Saved entries:

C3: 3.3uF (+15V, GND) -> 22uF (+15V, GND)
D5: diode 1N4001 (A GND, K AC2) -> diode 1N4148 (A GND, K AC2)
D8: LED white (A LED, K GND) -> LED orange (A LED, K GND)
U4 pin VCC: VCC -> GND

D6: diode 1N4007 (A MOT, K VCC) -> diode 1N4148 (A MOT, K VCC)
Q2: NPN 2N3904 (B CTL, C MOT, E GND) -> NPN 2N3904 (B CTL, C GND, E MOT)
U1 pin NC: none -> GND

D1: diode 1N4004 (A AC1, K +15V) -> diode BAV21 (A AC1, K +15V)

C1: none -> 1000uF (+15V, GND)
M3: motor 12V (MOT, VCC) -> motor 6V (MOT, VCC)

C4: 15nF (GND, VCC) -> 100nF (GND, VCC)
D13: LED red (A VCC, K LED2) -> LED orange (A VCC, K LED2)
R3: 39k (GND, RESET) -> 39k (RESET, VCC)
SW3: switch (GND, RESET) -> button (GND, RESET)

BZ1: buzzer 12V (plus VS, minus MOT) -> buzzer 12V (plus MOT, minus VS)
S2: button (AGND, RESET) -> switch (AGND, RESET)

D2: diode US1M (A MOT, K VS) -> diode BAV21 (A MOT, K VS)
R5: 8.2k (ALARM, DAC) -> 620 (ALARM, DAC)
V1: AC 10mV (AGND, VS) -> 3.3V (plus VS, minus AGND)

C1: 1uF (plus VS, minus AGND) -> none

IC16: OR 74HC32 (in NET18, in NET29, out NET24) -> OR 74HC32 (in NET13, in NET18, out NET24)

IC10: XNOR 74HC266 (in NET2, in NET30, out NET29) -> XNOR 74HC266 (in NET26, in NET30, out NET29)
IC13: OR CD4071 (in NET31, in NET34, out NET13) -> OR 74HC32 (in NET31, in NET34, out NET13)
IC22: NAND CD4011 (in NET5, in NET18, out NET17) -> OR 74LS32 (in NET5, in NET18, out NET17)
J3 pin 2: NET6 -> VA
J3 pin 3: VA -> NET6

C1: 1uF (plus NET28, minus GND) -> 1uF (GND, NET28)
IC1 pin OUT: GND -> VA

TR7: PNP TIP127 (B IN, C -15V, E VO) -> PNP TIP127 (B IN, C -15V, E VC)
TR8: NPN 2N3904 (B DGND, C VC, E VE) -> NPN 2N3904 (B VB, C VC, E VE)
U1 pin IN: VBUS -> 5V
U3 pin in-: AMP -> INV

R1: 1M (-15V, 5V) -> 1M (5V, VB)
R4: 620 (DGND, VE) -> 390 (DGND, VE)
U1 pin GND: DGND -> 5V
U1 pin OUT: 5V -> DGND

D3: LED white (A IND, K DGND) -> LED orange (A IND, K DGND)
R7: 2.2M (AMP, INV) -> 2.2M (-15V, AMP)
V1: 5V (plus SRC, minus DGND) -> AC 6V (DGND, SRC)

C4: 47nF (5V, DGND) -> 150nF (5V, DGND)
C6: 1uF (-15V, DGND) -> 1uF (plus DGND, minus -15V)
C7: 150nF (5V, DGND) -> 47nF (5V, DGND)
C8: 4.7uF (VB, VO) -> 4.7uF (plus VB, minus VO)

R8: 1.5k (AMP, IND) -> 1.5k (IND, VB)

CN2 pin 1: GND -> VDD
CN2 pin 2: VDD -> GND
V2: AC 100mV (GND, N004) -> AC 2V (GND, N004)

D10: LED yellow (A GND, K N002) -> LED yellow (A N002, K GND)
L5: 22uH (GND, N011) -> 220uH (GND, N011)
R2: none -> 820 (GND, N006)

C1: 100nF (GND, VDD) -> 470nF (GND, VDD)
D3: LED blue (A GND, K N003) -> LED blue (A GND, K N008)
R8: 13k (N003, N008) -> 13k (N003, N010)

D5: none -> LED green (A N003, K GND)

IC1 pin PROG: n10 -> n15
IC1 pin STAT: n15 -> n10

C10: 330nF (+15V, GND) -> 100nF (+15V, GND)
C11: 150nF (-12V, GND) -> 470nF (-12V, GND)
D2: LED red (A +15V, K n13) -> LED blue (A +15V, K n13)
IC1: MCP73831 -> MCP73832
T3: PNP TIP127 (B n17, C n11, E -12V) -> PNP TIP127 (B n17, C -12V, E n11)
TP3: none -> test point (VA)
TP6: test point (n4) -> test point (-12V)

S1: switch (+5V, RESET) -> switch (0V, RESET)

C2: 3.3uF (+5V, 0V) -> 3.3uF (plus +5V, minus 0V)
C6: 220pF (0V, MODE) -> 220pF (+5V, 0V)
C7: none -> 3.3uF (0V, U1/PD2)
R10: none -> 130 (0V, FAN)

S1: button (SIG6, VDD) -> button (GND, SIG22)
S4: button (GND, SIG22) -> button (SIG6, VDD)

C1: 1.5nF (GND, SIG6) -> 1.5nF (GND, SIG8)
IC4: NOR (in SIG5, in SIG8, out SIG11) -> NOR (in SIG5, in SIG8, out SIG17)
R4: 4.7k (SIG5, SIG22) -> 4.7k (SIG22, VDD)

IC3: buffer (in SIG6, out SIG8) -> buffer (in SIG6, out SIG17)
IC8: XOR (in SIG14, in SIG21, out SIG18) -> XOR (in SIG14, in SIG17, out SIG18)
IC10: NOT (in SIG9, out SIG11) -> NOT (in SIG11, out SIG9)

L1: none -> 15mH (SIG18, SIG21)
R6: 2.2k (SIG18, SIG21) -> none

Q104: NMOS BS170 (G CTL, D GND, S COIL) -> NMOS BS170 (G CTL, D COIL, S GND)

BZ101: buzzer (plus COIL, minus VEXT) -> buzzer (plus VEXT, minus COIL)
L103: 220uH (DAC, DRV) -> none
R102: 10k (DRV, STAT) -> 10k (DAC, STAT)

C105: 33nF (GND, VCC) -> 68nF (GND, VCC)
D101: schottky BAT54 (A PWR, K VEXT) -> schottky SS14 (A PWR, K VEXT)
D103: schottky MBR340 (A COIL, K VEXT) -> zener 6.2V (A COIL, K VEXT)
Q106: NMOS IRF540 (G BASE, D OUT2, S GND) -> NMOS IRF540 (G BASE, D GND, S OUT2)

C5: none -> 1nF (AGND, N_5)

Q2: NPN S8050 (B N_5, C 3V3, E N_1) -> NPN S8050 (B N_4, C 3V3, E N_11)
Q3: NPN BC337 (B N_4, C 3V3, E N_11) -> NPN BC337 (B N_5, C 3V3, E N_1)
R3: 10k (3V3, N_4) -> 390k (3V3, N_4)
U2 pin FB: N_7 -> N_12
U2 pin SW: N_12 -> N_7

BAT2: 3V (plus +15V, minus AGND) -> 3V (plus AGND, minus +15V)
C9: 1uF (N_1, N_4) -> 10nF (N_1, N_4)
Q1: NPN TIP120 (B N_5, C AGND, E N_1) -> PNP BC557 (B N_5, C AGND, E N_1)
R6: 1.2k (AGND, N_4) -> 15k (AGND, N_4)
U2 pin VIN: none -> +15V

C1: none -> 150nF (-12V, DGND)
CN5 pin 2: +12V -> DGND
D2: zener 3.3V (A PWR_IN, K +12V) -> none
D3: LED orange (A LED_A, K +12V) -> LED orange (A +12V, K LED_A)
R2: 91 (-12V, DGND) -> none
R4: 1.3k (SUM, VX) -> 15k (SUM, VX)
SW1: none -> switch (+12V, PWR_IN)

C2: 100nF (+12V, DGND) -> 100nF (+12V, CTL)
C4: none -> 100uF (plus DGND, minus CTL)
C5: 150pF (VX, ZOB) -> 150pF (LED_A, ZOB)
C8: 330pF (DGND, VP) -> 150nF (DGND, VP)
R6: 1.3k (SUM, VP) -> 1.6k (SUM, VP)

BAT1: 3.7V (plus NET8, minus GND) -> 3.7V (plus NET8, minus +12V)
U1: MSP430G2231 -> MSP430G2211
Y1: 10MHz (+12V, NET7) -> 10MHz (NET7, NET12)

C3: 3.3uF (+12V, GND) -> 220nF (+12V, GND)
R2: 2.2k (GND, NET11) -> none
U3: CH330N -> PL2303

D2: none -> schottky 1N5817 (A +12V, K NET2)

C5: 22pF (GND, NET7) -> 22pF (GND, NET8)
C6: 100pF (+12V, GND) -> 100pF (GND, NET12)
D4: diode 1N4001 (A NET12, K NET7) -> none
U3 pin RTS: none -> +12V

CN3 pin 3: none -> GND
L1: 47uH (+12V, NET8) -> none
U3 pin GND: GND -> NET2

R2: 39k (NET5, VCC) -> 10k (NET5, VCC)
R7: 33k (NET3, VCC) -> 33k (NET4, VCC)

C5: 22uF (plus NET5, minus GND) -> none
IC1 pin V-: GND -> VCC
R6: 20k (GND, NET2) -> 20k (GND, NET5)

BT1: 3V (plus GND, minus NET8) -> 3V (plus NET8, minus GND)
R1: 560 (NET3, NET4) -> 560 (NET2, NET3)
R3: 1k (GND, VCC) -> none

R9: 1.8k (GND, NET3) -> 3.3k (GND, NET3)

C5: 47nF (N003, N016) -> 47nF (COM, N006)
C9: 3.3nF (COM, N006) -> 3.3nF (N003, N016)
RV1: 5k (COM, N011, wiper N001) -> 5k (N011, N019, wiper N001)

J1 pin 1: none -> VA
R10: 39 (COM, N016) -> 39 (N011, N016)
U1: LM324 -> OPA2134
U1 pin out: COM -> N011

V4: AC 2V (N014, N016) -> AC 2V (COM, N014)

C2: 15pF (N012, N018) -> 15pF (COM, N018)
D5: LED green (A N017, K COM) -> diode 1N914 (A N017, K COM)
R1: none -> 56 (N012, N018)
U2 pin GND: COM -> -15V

- **WORK TO BE COMPLETED**
Print the lines above from the one with "R3: 39k (GND, RESET) -> 39k (RESET, VCC)" through the one with "TP6: test point (n4) -> test point (-12V)", both included, exactly as written and nothing more.

- **YOUR RESPONSE**
R3: 39k (GND, RESET) -> 39k (RESET, VCC)
SW3: switch (GND, RESET) -> button (GND, RESET)

BZ1: buzzer 12V (plus VS, minus MOT) -> buzzer 12V (plus MOT, minus VS)
S2: button (AGND, RESET) -> switch (AGND, RESET)

D2: diode US1M (A MOT, K VS) -> diode BAV21 (A MOT, K VS)
R5: 8.2k (ALARM, DAC) -> 620 (ALARM, DAC)
V1: AC 10mV (AGND, VS) -> 3.3V (plus VS, minus AGND)

C1: 1uF (plus VS, minus AGND) -> none

IC16: OR 74HC32 (in NET18, in NET29, out NET24) -> OR 74HC32 (in NET13, in NET18, out NET24)

IC10: XNOR 74HC266 (in NET2, in NET30, out NET29) -> XNOR 74HC266 (in NET26, in NET30, out NET29)
IC13: OR CD4071 (in NET31, in NET34, out NET13) -> OR 74HC32 (in NET31, in NET34, out NET13)
IC22: NAND CD4011 (in NET5, in NET18, out NET17) -> OR 74LS32 (in NET5, in NET18, out NET17)
J3 pin 2: NET6 -> VA
J3 pin 3: VA -> NET6

C1: 1uF (plus NET28, minus GND) -> 1uF (GND, NET28)
IC1 pin OUT: GND -> VA

TR7: PNP TIP127 (B IN, C -15V, E VO) -> PNP TIP127 (B IN, C -15V, E VC)
TR8: NPN 2N3904 (B DGND, C VC, E VE) -> NPN 2N3904 (B VB, C VC, E VE)
U1 pin IN: VBUS -> 5V
U3 pin in-: AMP -> INV

R1: 1M (-15V, 5V) -> 1M (5V, VB)
R4: 620 (DGND, VE) -> 390 (DGND, VE)
U1 pin GND: DGND -> 5V
U1 pin OUT: 5V -> DGND

D3: LED white (A IND, K DGND) -> LED orange (A IND, K DGND)
R7: 2.2M (AMP, INV) -> 2.2M (-15V, AMP)
V1: 5V (plus SRC, minus DGND) -> AC 6V (DGND, SRC)

C4: 47nF (5V, DGND) -> 150nF (5V, DGND)
C6: 1uF (-15V, DGND) -> 1uF (plus DGND, minus -15V)
C7: 150nF (5V, DGND) -> 47nF (5V, DGND)
C8: 4.7uF (VB, VO) -> 4.7uF (plus VB, minus VO)

R8: 1.5k (AMP, IND) -> 1.5k (IND, VB)

CN2 pin 1: GND -> VDD
CN2 pin 2: VDD -> GND
V2: AC 100mV (GND, N004) -> AC 2V (GND, N004)

D10: LED yellow (A GND, K N002) -> LED yellow (A N002, K GND)
L5: 22uH (GND, N011) -> 220uH (GND, N011)
R2: none -> 820 (GND, N006)

C1: 100nF (GND, VDD) -> 470nF (GND, VDD)
D3: LED blue (A GND, K N003) -> LED blue (A GND, K N008)
R8: 13k (N003, N008) -> 13k (N003, N010)

D5: none -> LED green (A N003, K GND)

IC1 pin PROG: n10 -> n15
IC1 pin STAT: n15 -> n10

C10: 330nF (+15V, GND) -> 100nF (+15V, GND)
C11: 150nF (-12V, GND) -> 470nF (-12V, GND)
D2: LED red (A +15V, K n13) -> LED blue (A +15V, K n13)
IC1: MCP73831 -> MCP73832
T3: PNP TIP127 (B n17, C n11, E -12V) -> PNP TIP127 (B n17, C -12V, E n11)
TP3: none -> test point (VA)
TP6: test point (n4) -> test point (-12V)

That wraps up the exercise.